● Assignment
In the records below, find the line with "(186, 162) = (224, 494): red" and the line with "(521, 194) = (428, 224): brown". Print both exactly, along with every line between them, and no other line.

● Task data
Content starts
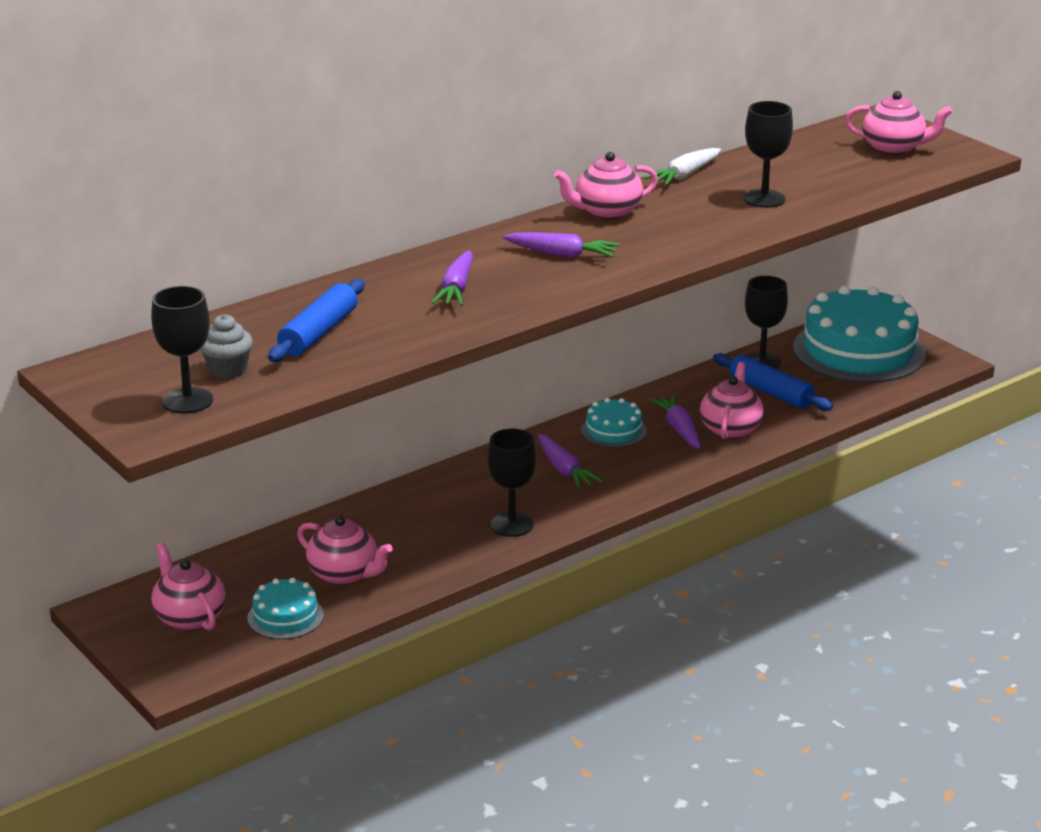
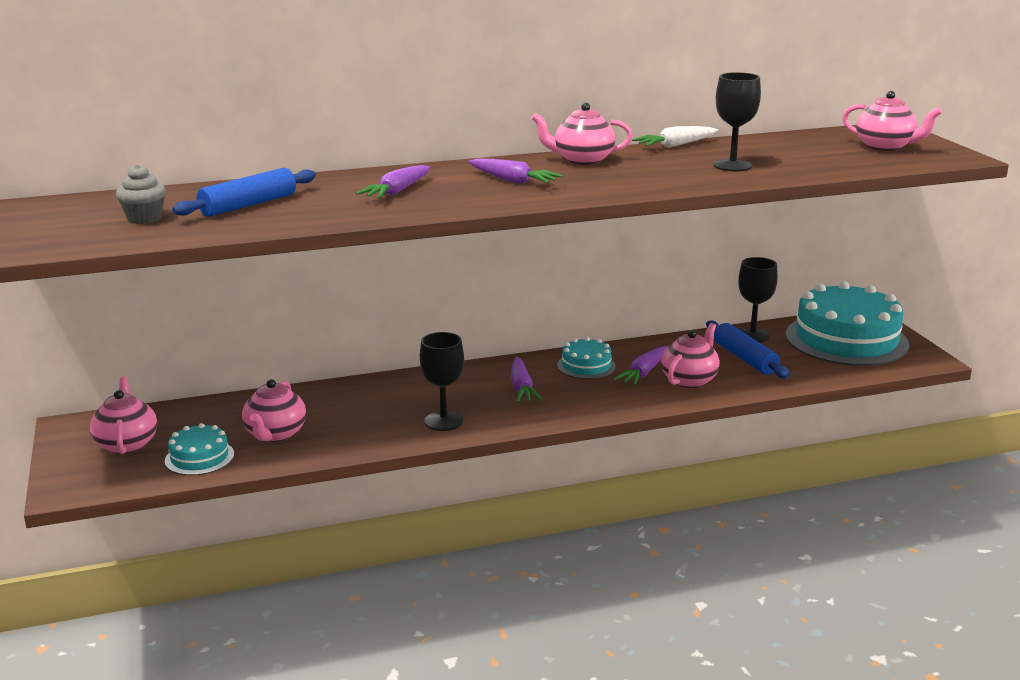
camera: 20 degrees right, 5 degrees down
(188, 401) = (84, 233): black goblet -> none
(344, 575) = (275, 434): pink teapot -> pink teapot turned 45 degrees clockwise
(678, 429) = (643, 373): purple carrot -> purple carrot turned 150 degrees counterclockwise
Content ends
Content starts
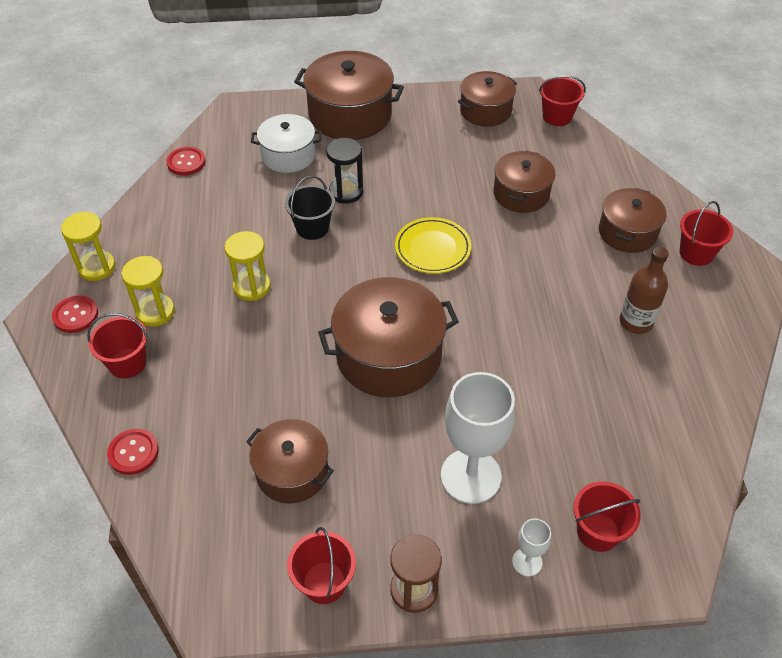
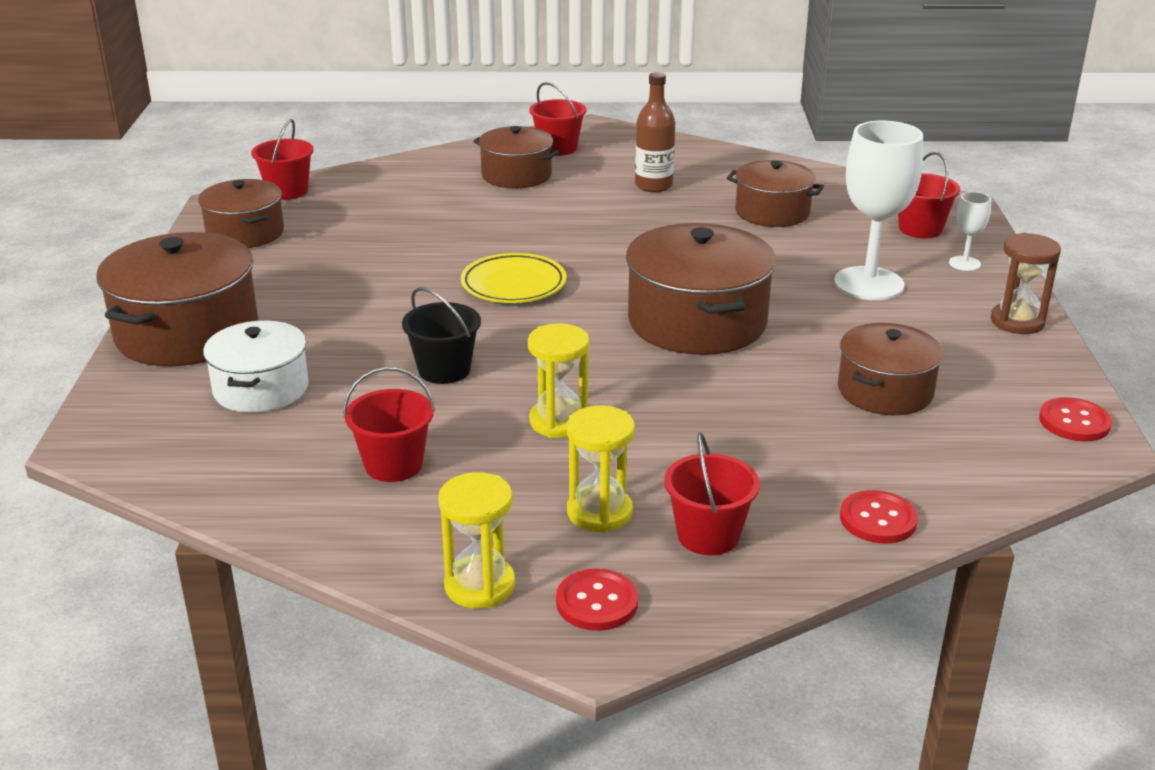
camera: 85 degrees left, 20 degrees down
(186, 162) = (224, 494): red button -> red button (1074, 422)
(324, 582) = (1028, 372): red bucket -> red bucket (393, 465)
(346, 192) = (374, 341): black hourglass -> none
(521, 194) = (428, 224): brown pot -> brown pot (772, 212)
Content ends
Content starts
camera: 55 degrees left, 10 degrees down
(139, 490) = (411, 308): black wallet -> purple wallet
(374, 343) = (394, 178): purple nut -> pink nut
Content ends
● Result below
(186, 162) = (224, 494): red button -> red button (1074, 422)
(324, 582) = (1028, 372): red bucket -> red bucket (393, 465)
(346, 192) = (374, 341): black hourglass -> none
(521, 194) = (428, 224): brown pot -> brown pot (772, 212)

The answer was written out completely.